* Problem description *
For this exercise, please return exactly the line containing "SERVO1 pin PWM: D5 -> TX" and each line after it through the end of the records, with no pictures included.

* Data to examine *
*****

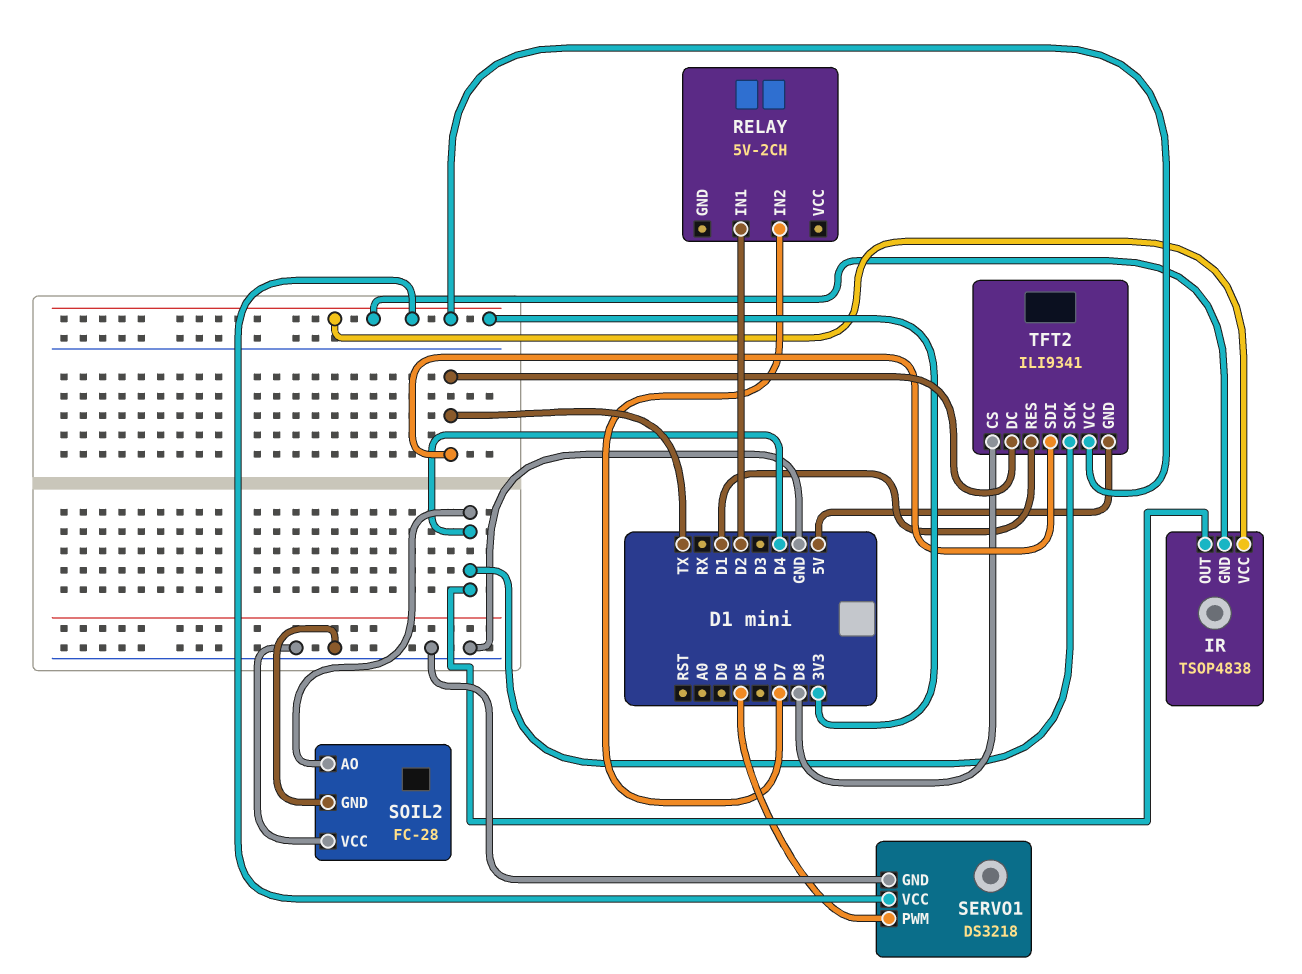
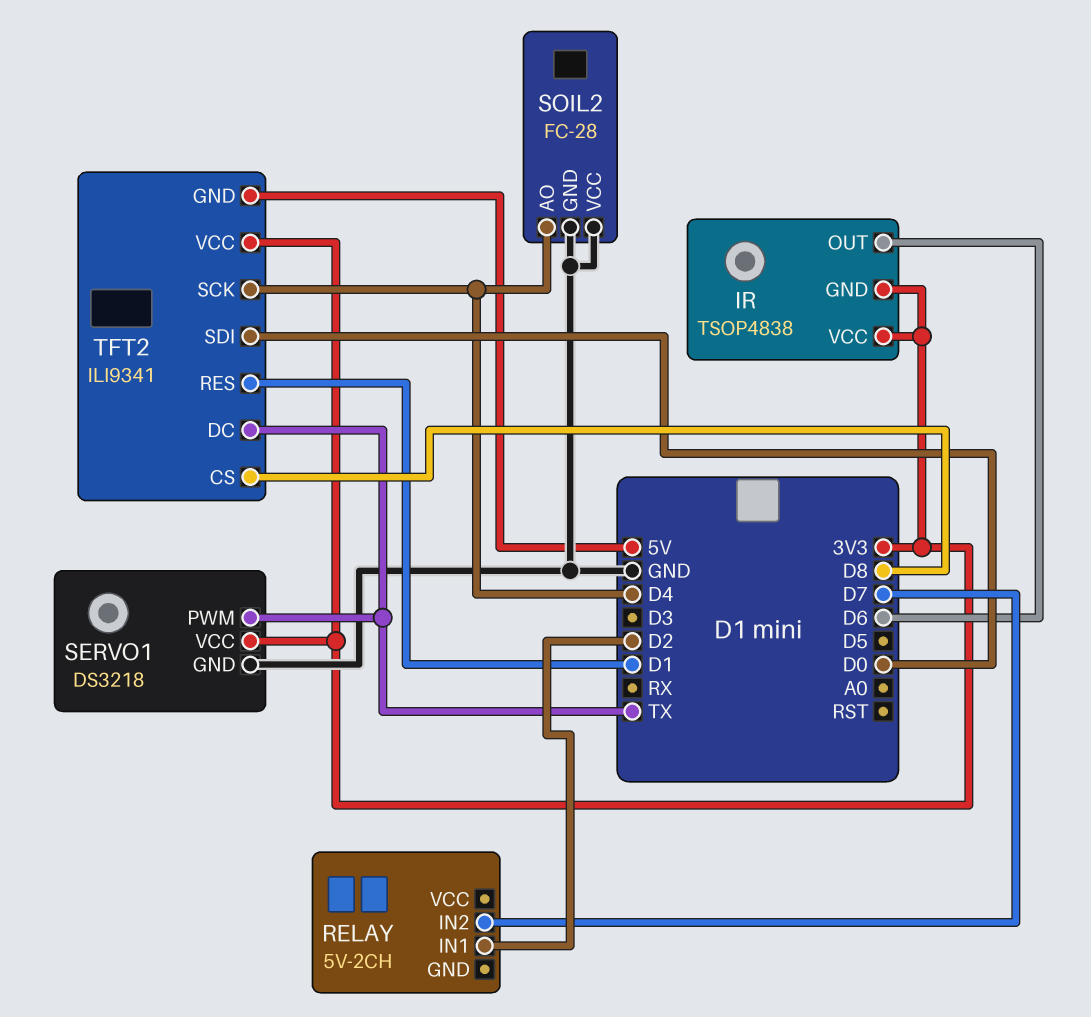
IR pin OUT: D4 -> D6
SERVO1 pin PWM: D5 -> TX
TFT2 pin SDI: TX -> D0

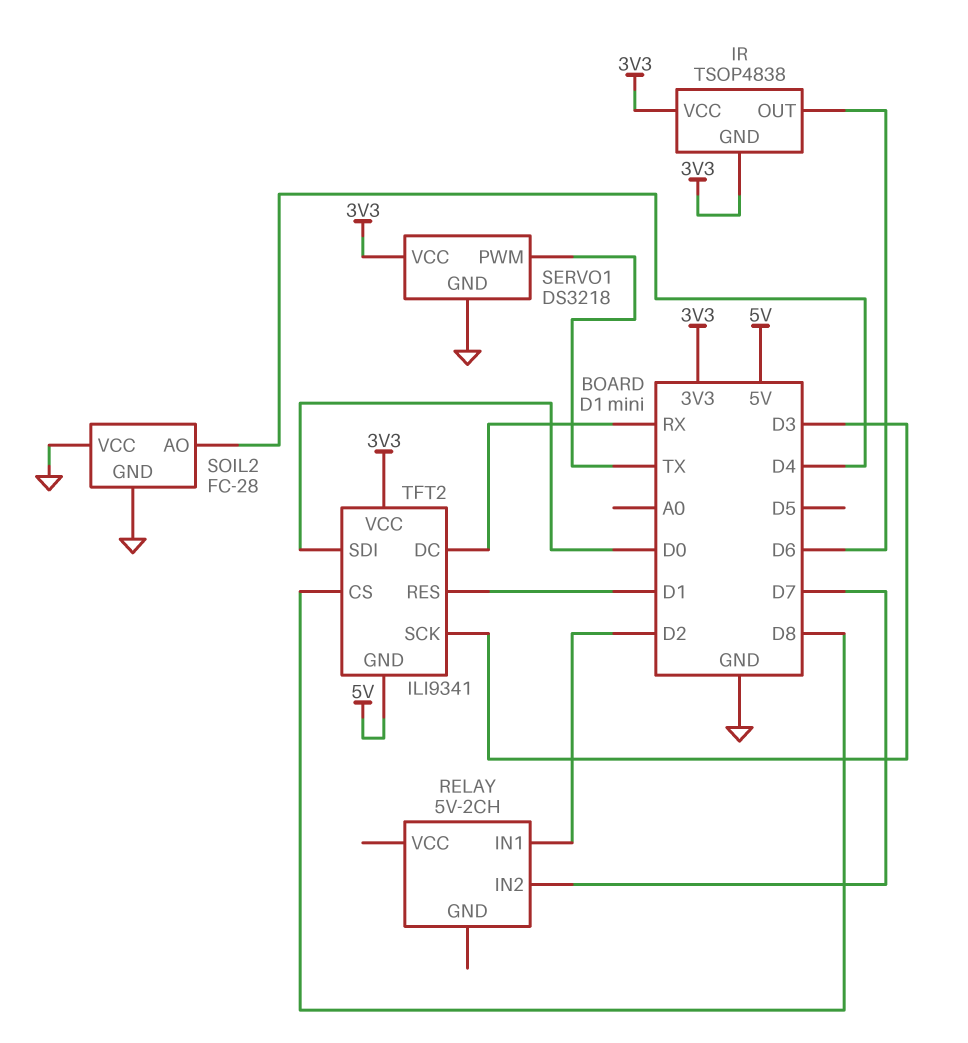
TFT2 pin DC: TX -> RX
TFT2 pin SCK: D4 -> D3

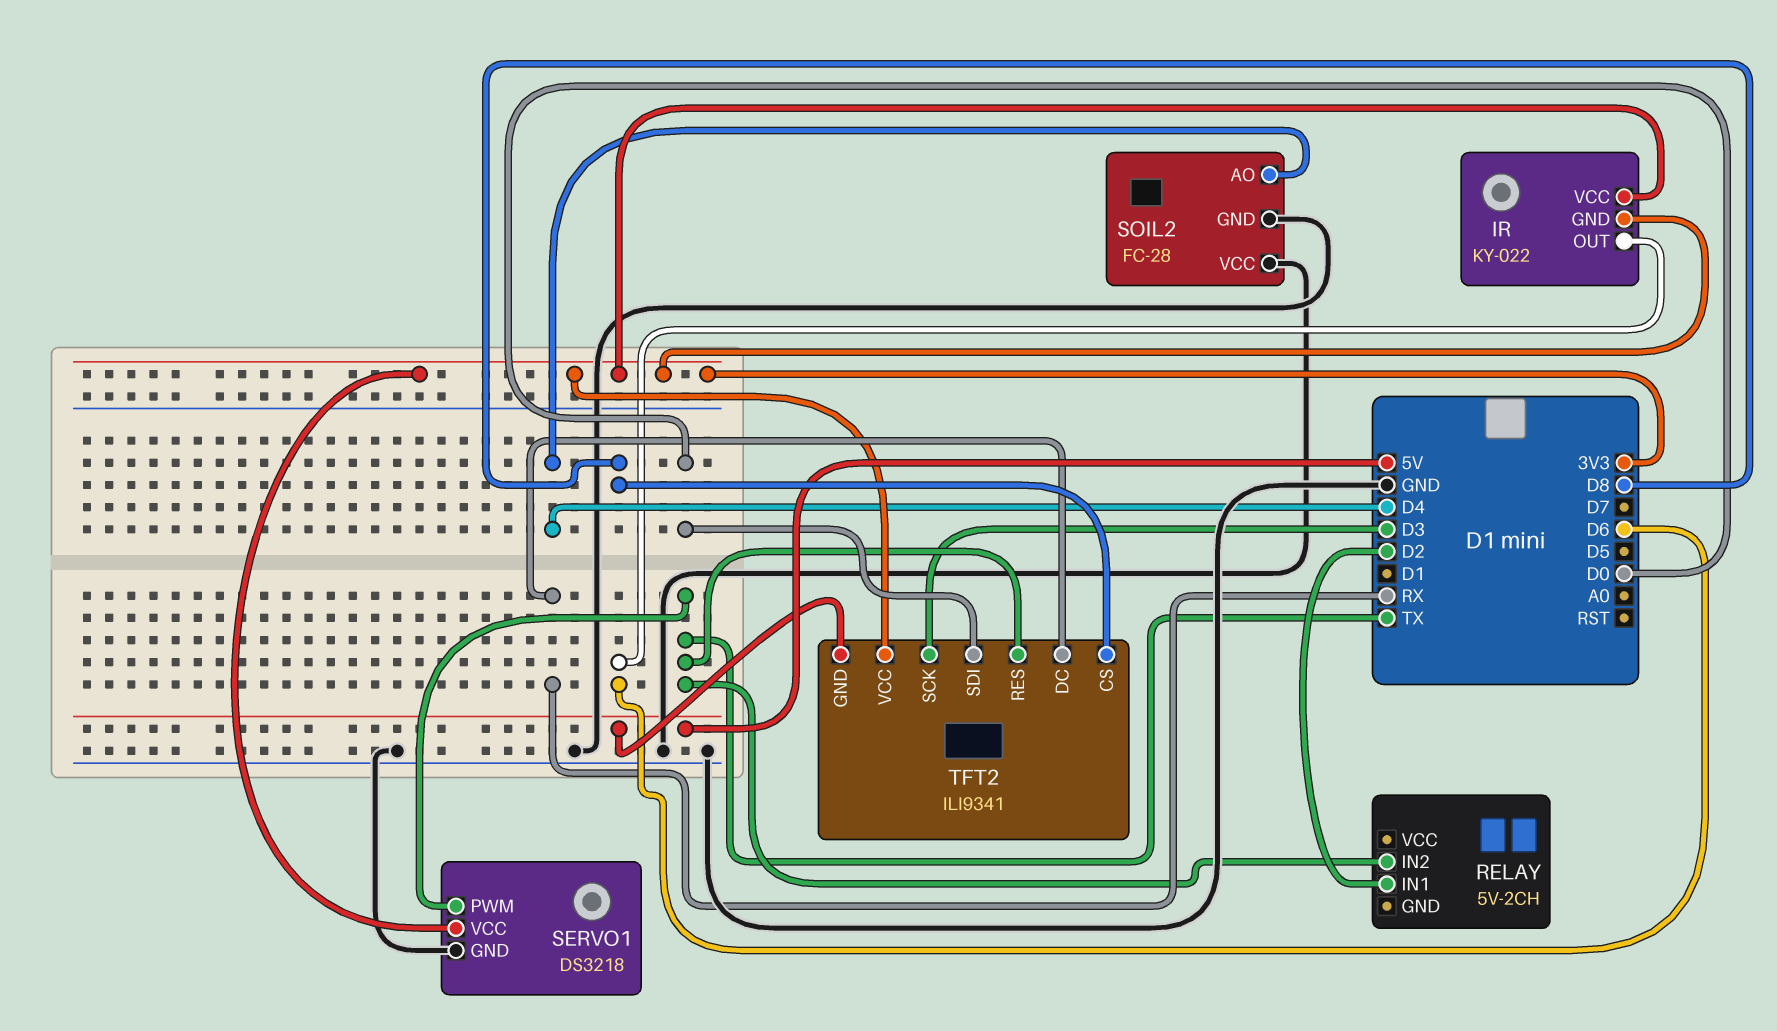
IR: TSOP4838 -> KY-022
RELAY pin IN2: D7 -> TX
TFT2 pin RES: D1 -> TX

*****

* Task output *
SERVO1 pin PWM: D5 -> TX
TFT2 pin SDI: TX -> D0

TFT2 pin DC: TX -> RX
TFT2 pin SCK: D4 -> D3

IR: TSOP4838 -> KY-022
RELAY pin IN2: D7 -> TX
TFT2 pin RES: D1 -> TX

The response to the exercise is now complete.